DATA TO EXAMINE:

+++

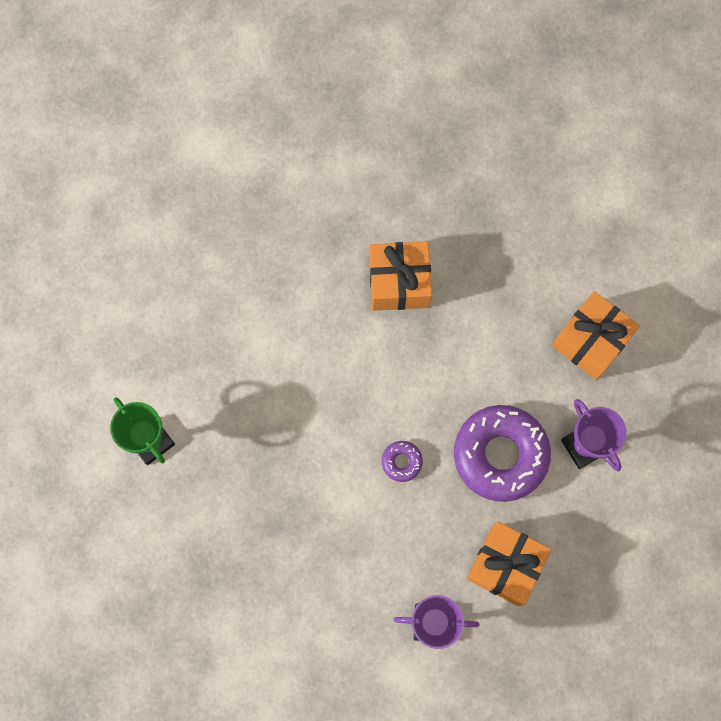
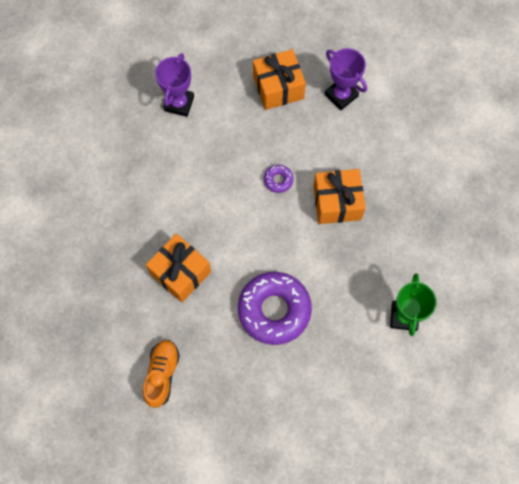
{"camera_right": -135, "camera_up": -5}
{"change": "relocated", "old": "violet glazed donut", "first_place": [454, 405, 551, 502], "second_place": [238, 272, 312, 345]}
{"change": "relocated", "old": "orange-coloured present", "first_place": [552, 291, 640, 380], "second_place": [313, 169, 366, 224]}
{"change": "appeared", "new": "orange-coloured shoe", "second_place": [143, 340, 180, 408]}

+++

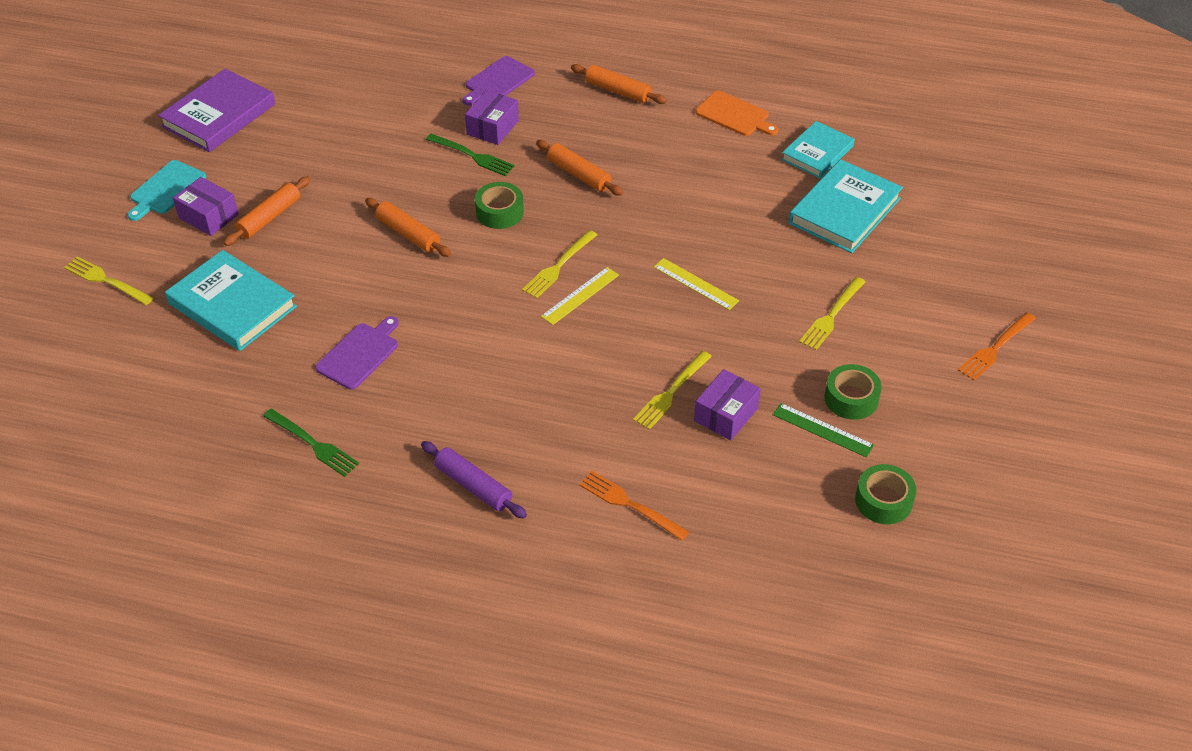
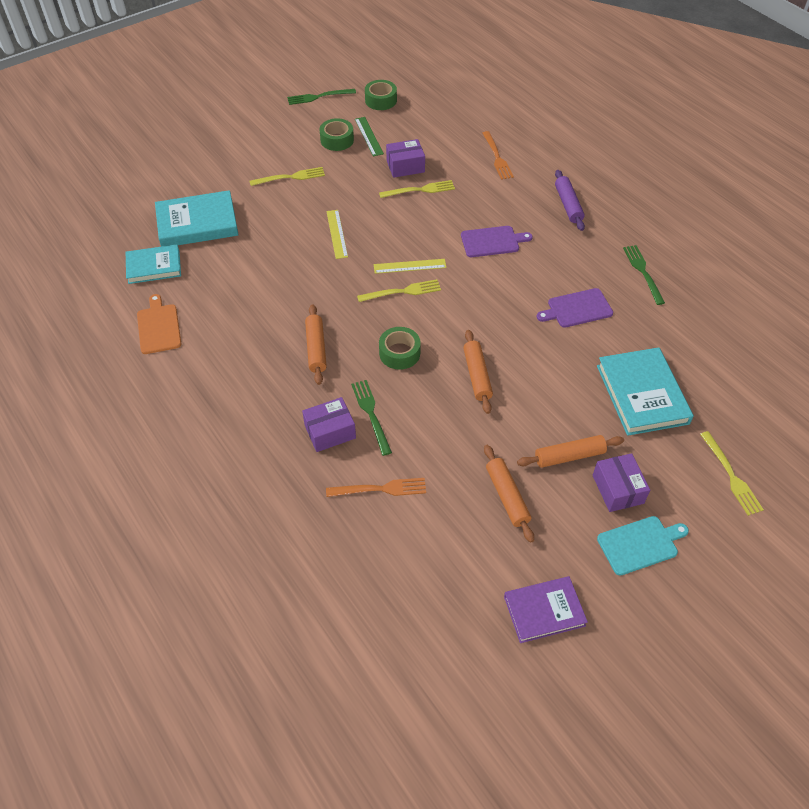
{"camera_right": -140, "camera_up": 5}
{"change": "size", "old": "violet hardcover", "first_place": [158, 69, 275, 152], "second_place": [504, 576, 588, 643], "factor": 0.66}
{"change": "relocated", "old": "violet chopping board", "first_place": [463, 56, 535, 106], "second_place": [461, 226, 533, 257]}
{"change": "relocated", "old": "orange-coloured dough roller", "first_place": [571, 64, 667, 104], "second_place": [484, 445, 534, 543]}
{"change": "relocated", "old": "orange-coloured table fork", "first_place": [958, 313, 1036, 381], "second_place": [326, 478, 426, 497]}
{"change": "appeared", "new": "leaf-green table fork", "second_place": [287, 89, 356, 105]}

+++

ACTIVITY: Go through the listing above and find each line that contains "fork", then copy it.

RESULT OF THIS EXERCISE:
{"change": "relocated", "old": "orange-coloured table fork", "first_place": [958, 313, 1036, 381], "second_place": [326, 478, 426, 497]}
{"change": "appeared", "new": "leaf-green table fork", "second_place": [287, 89, 356, 105]}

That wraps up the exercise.